[WHAT THE TASK ASKS]: All that is wanted is the exact text of the lines below from the one with "IMU pin INT: D7 -> D8" through the one with "RELAY: 12V-2CH -> 5V-2CH", inclusive, minus any pictures.

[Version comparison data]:
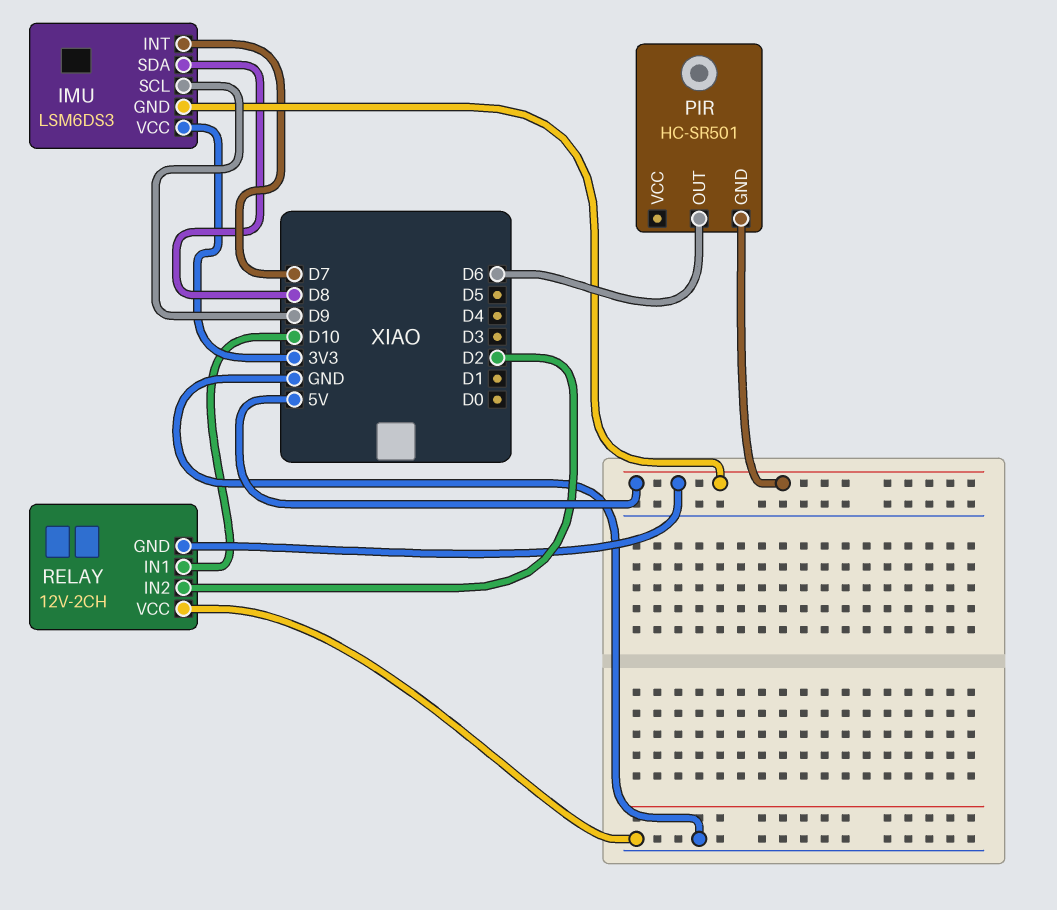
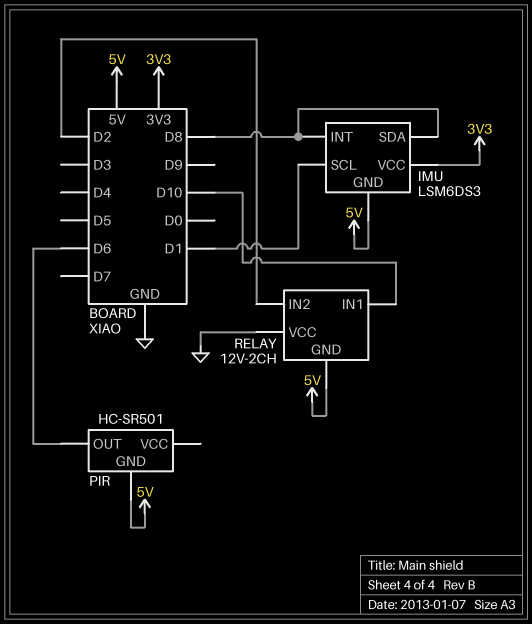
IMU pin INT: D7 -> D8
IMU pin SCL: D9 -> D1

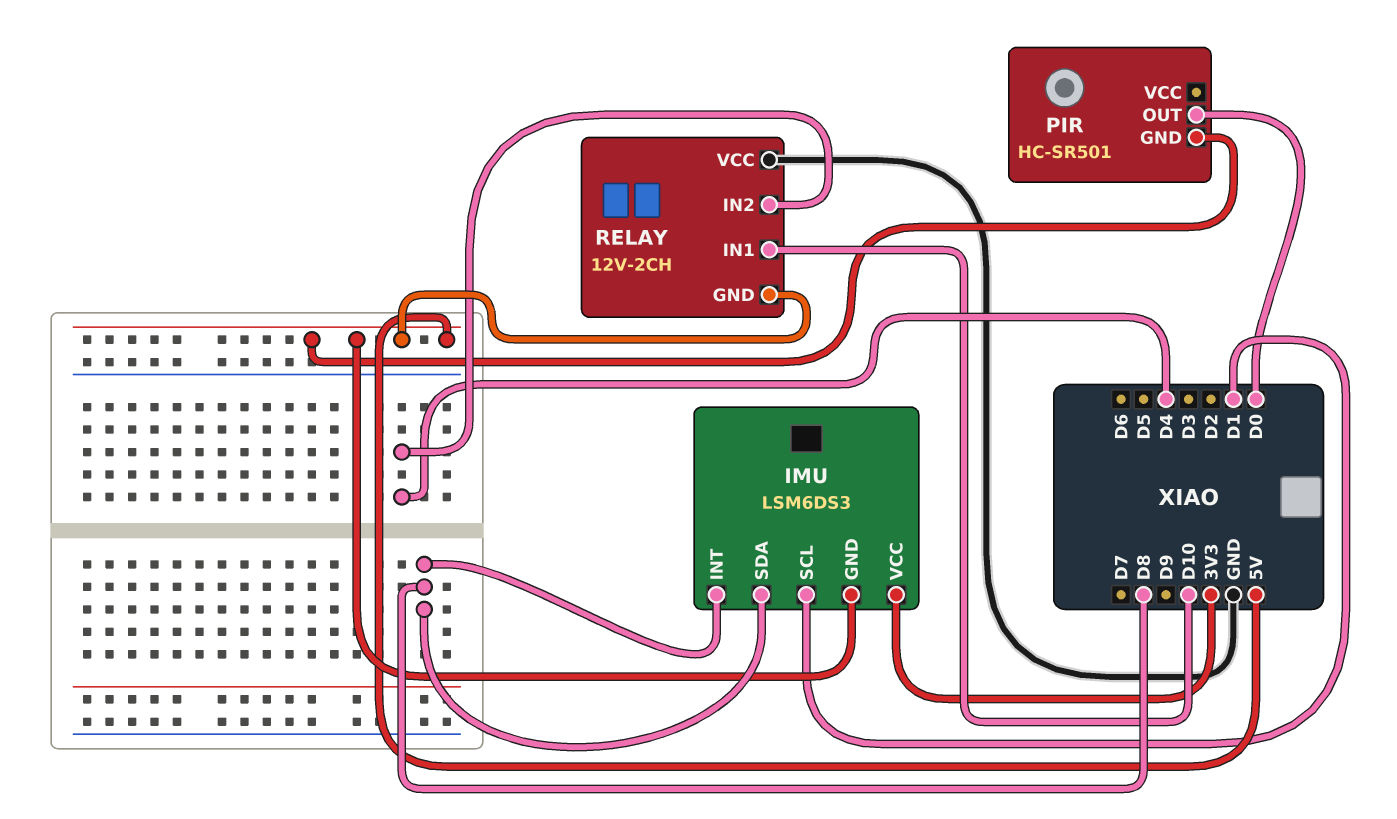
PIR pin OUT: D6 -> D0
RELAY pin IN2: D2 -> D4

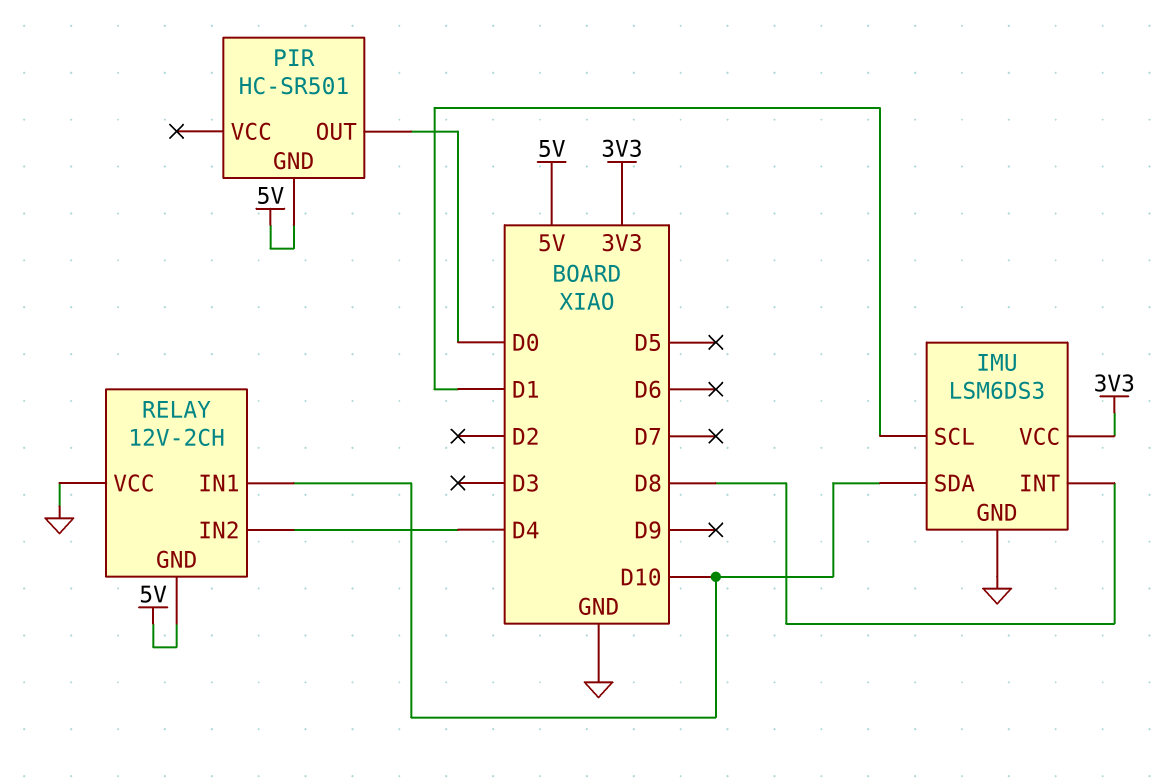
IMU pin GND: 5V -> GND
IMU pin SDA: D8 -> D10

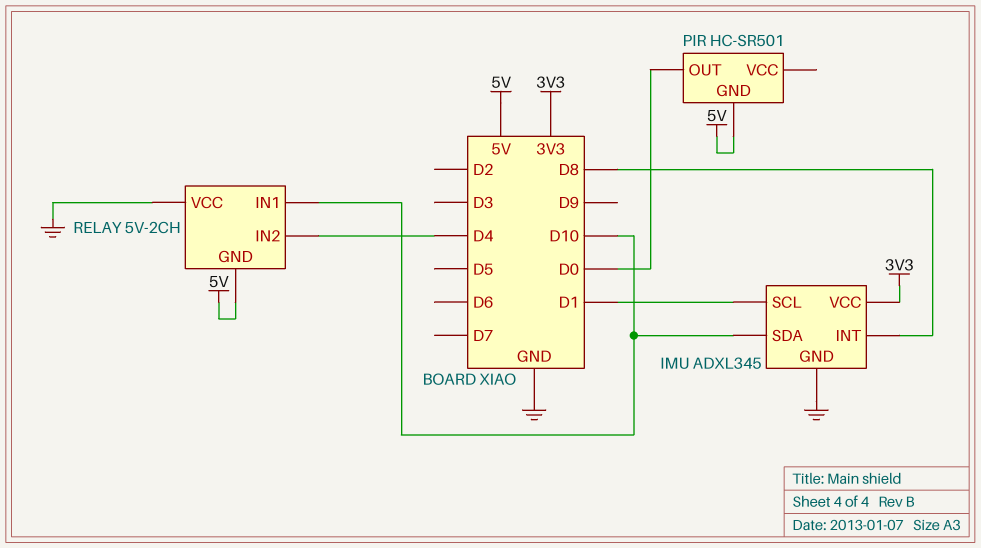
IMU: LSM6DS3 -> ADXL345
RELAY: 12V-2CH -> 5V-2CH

---

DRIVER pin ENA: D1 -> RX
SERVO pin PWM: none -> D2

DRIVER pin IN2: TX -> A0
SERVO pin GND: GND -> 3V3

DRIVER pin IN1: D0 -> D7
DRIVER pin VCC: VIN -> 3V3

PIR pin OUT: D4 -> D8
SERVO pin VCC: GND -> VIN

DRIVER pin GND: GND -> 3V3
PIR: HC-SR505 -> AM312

[SOLUTION TO THIS PROBLEM]:
IMU pin INT: D7 -> D8
IMU pin SCL: D9 -> D1

PIR pin OUT: D6 -> D0
RELAY pin IN2: D2 -> D4

IMU pin GND: 5V -> GND
IMU pin SDA: D8 -> D10

IMU: LSM6DS3 -> ADXL345
RELAY: 12V-2CH -> 5V-2CH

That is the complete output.